- [Task instructions] Omit every picture and output the rest of the records exactly as they are.

START Recorded data

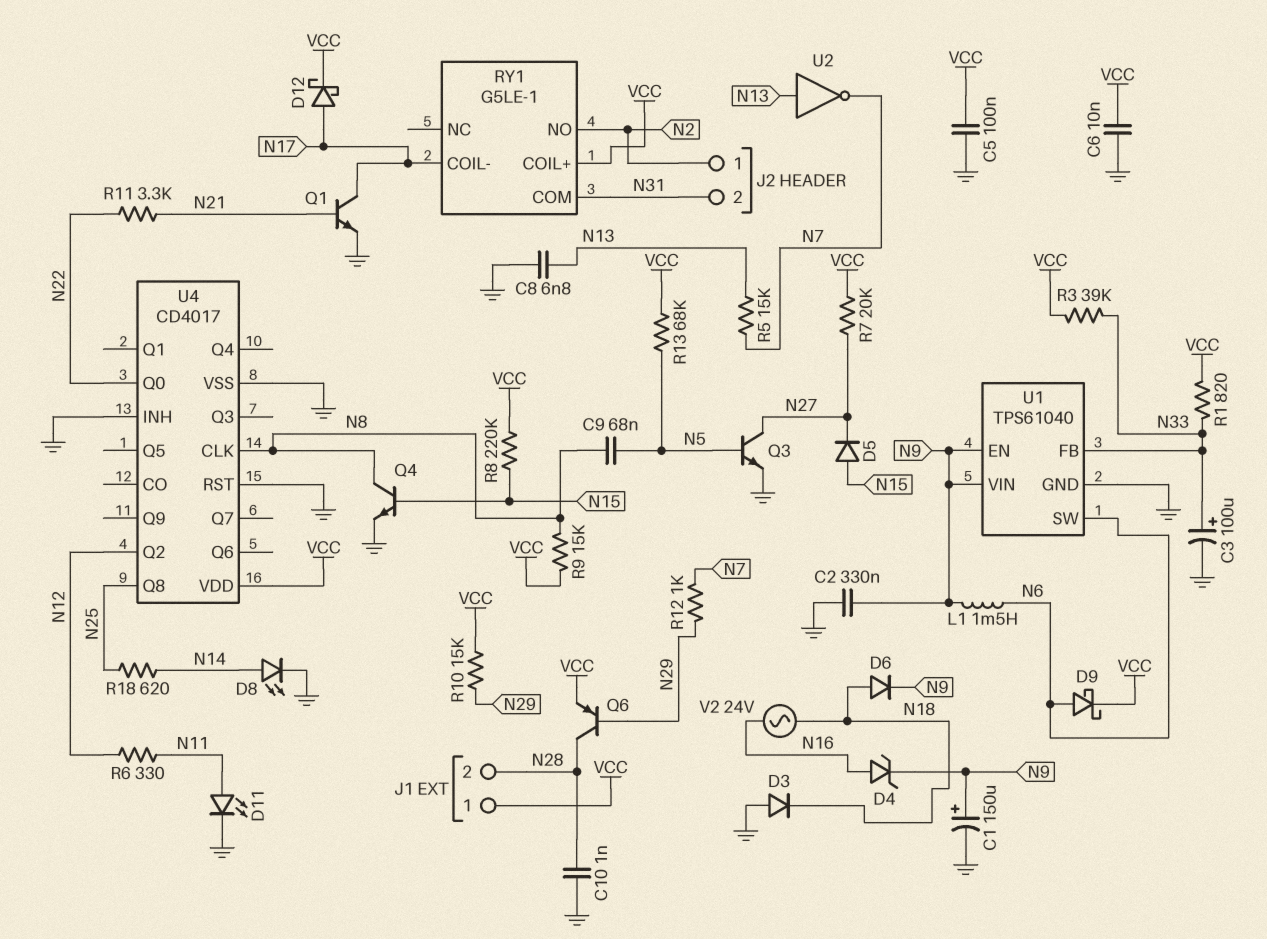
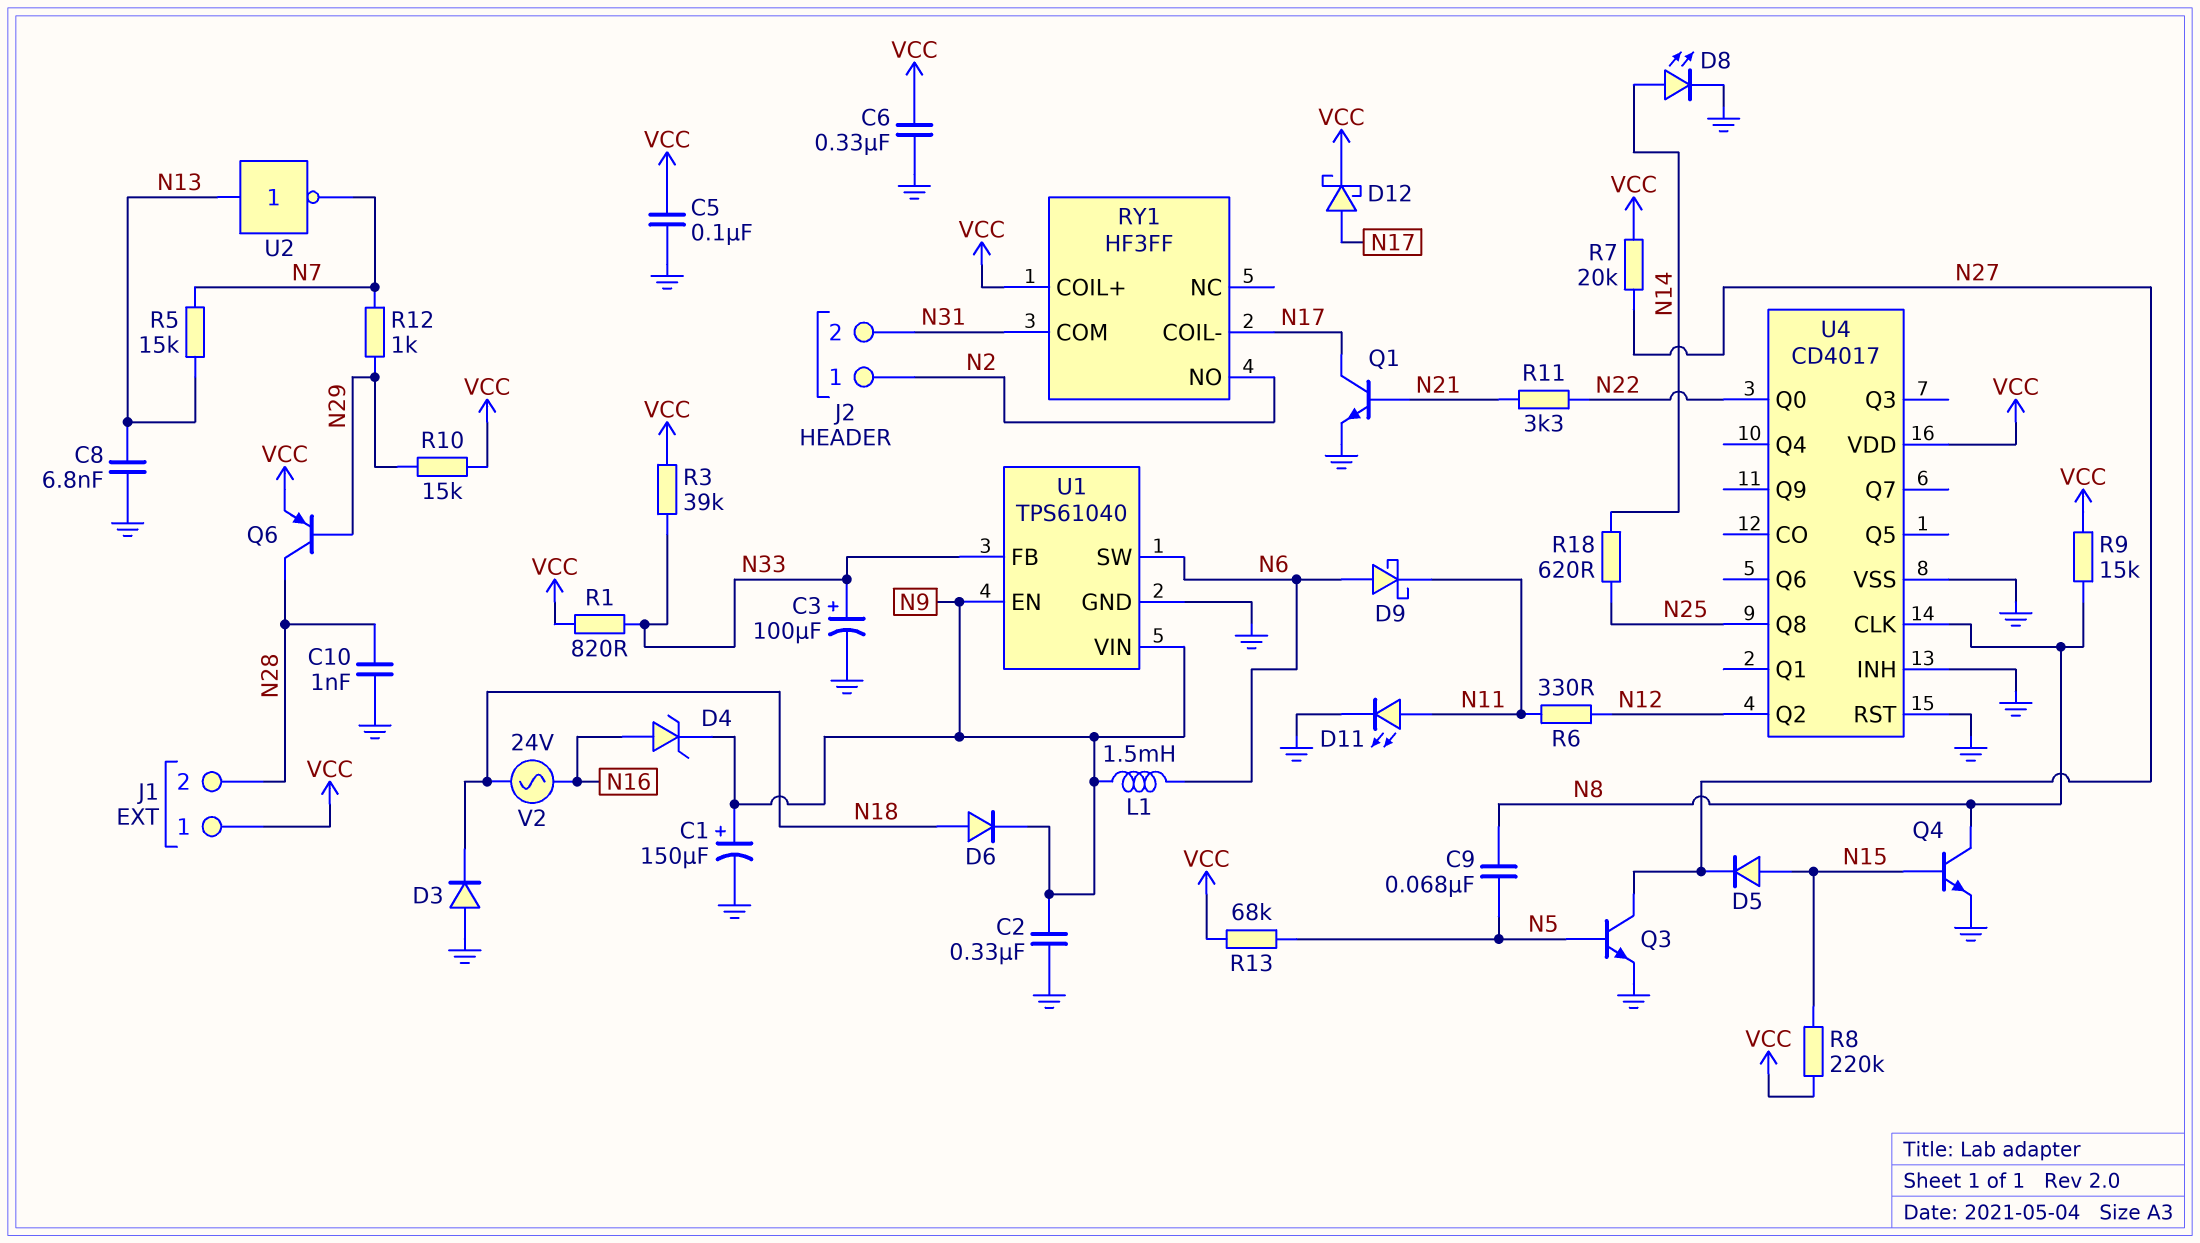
C6: 10nF (GND, VCC) -> 330nF (GND, VCC)
D9: schottky (A N6, K VCC) -> schottky (A N6, K N11)
RY1: G5LE-1 -> HF3FF

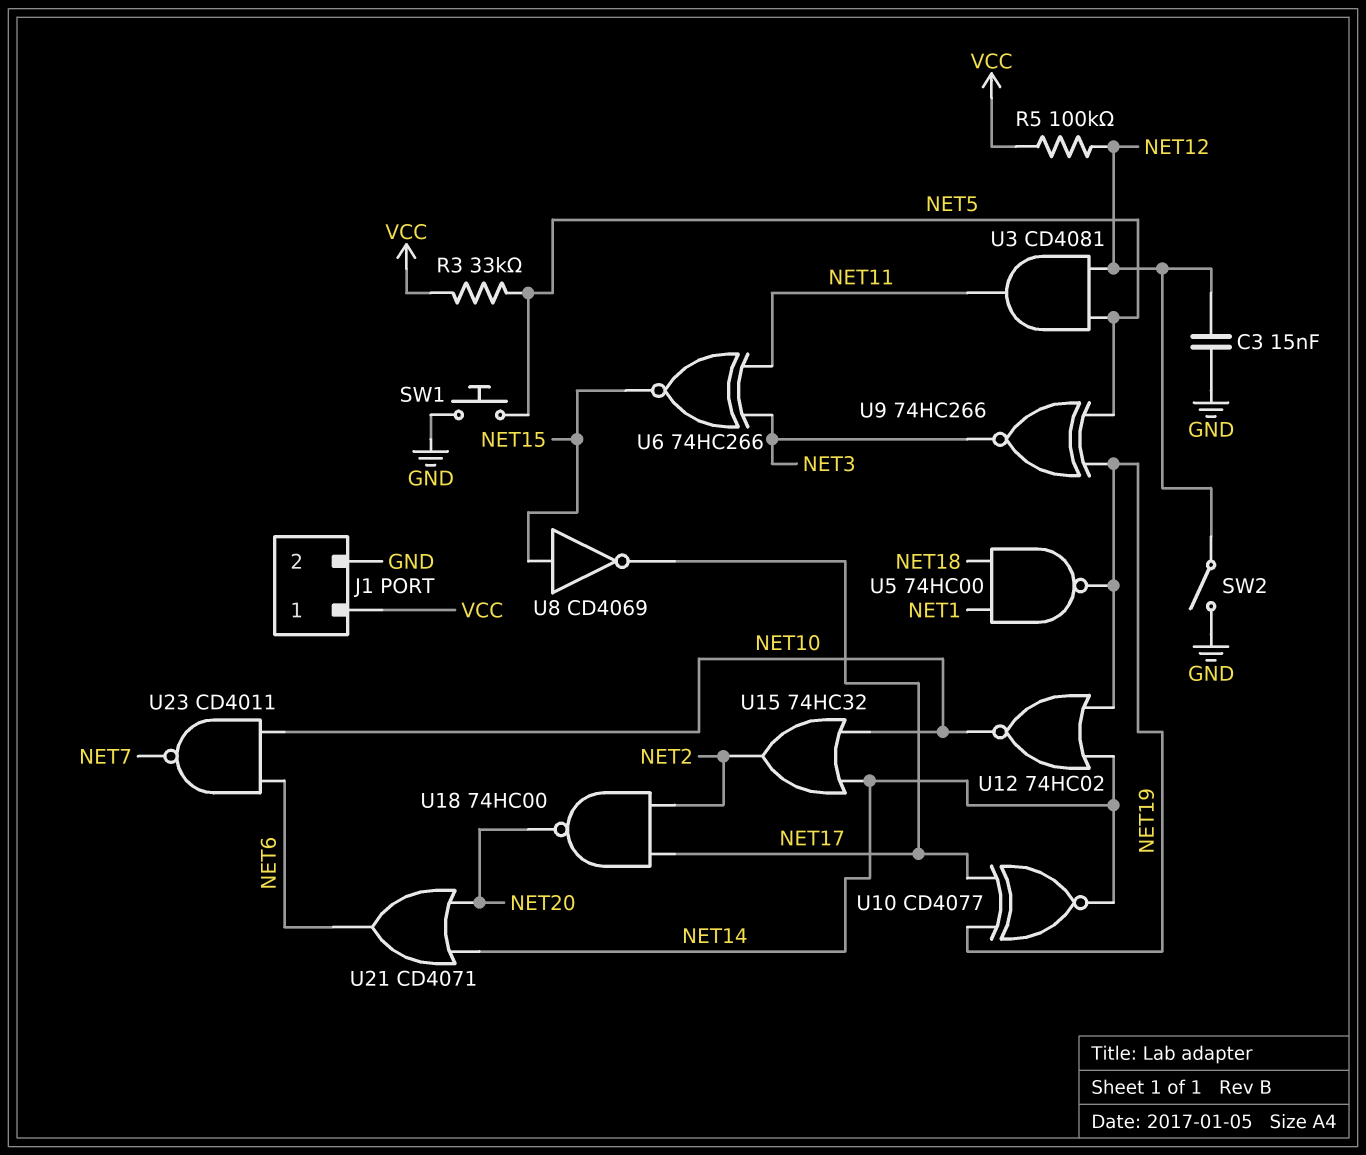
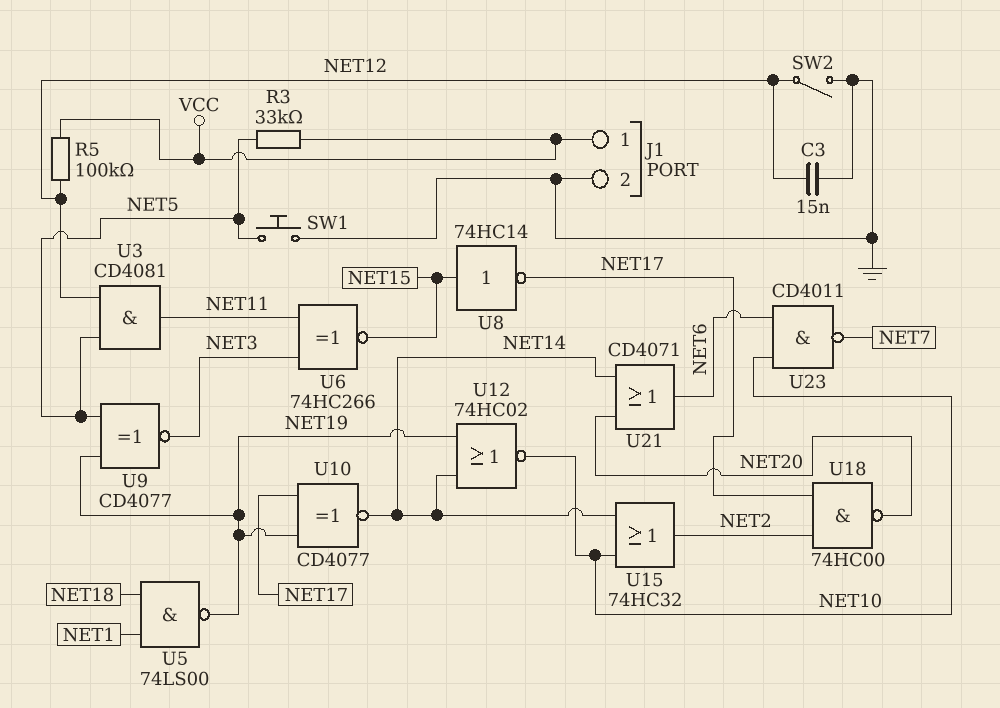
U5: NAND 74HC00 (in NET1, in NET18, out NET19) -> NAND 74LS00 (in NET1, in NET18, out NET19)
U8: NOT CD4069 (in NET15, out NET17) -> NOT 74HC14 (in NET15, out NET17)
U9: XNOR 74HC266 (in NET5, in NET19, out NET3) -> XNOR CD4077 (in NET5, in NET19, out NET3)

END Recorded data

- [Reply to the task]
C6: 10nF (GND, VCC) -> 330nF (GND, VCC)
D9: schottky (A N6, K VCC) -> schottky (A N6, K N11)
RY1: G5LE-1 -> HF3FF

U5: NAND 74HC00 (in NET1, in NET18, out NET19) -> NAND 74LS00 (in NET1, in NET18, out NET19)
U8: NOT CD4069 (in NET15, out NET17) -> NOT 74HC14 (in NET15, out NET17)
U9: XNOR 74HC266 (in NET5, in NET19, out NET3) -> XNOR CD4077 (in NET5, in NET19, out NET3)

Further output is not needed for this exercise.